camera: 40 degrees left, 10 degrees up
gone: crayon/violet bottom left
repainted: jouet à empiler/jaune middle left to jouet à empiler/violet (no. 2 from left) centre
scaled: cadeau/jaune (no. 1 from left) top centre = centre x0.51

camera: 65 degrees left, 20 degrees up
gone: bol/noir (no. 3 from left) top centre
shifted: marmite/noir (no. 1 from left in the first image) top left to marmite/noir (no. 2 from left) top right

* **WHAT TO WORK ON**:
Extract from the material all lines containing the string "violet".

* **ANSWER SECTION**:
gone: crayon/violet bottom left
repainted: jouet à empiler/jaune middle left to jouet à empiler/violet (no. 2 from left) centre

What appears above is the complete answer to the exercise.